►
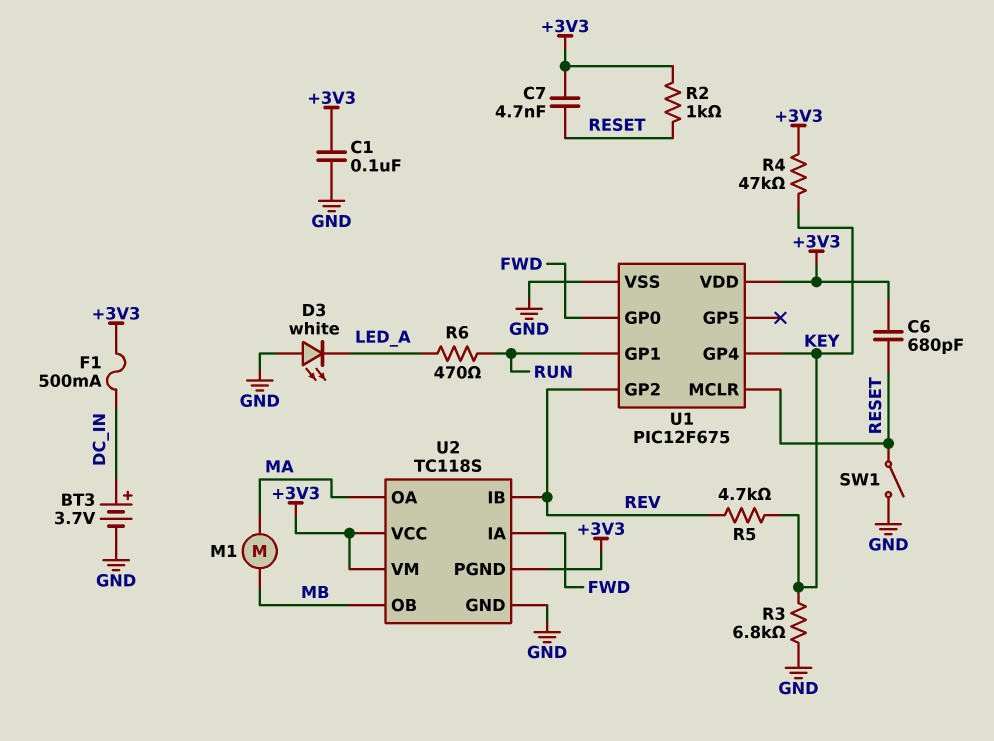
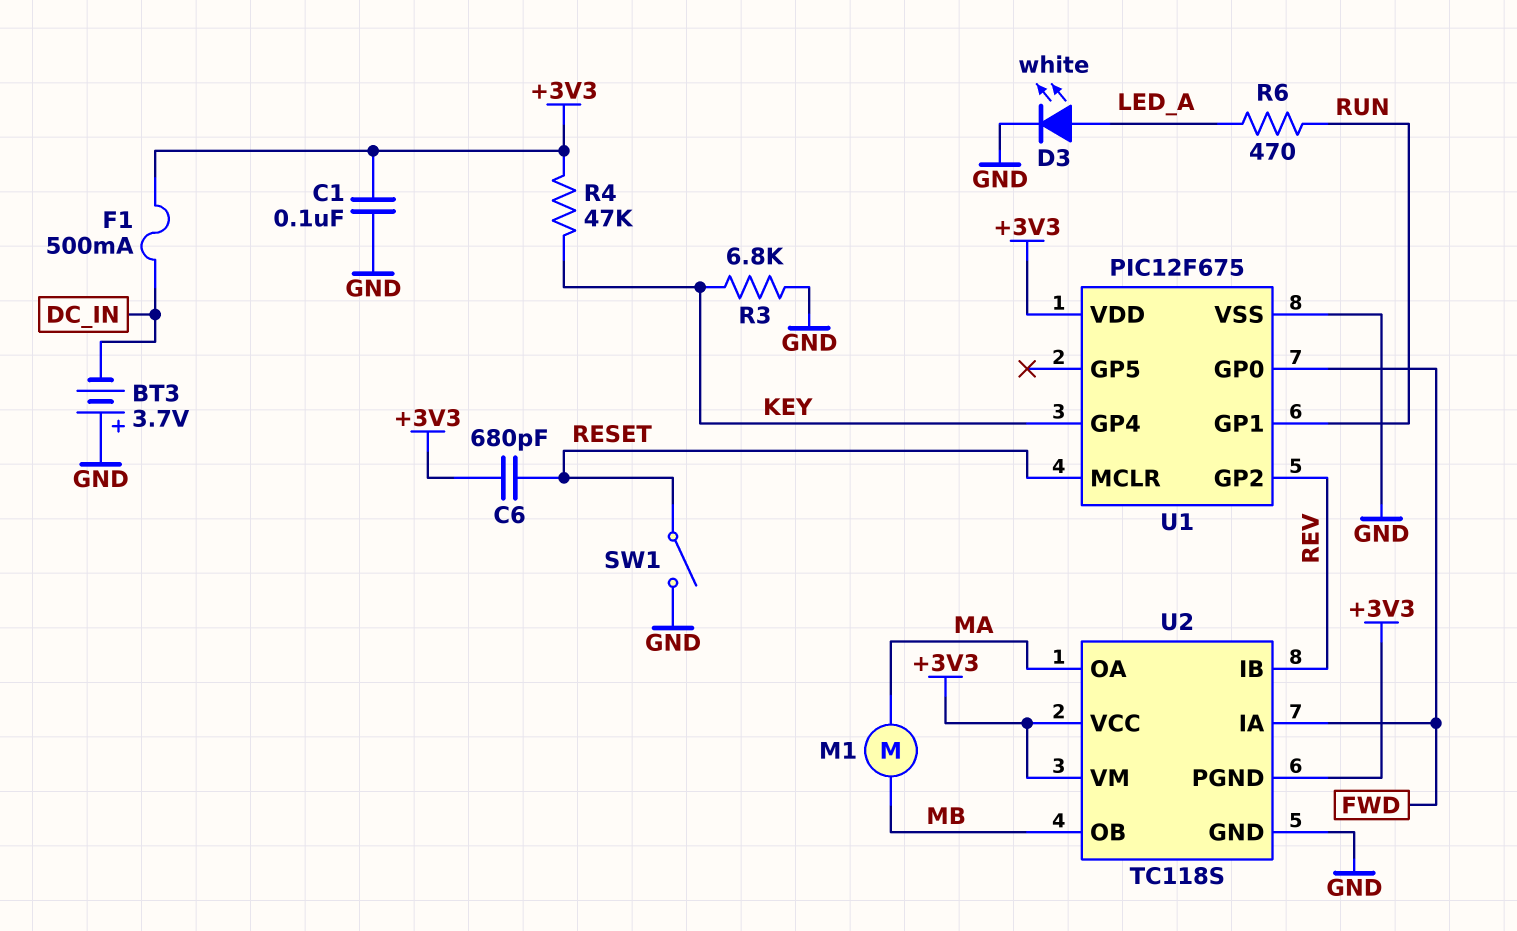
BT3: 3.7V (plus DC_IN, minus GND) -> 3.7V (plus GND, minus DC_IN)
C7: 4.7nF (+3V3, RESET) -> none
D3: LED white (A GND, K LED_A) -> LED white (A LED_A, K GND)
R2: 1k (+3V3, RESET) -> none
R5: 4.7k (KEY, REV) -> none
◄
**Brief:** Copy the material above exactly and drop the pictures.

**Response for this exercise:**
BT3: 3.7V (plus DC_IN, minus GND) -> 3.7V (plus GND, minus DC_IN)
C7: 4.7nF (+3V3, RESET) -> none
D3: LED white (A GND, K LED_A) -> LED white (A LED_A, K GND)
R2: 1k (+3V3, RESET) -> none
R5: 4.7k (KEY, REV) -> none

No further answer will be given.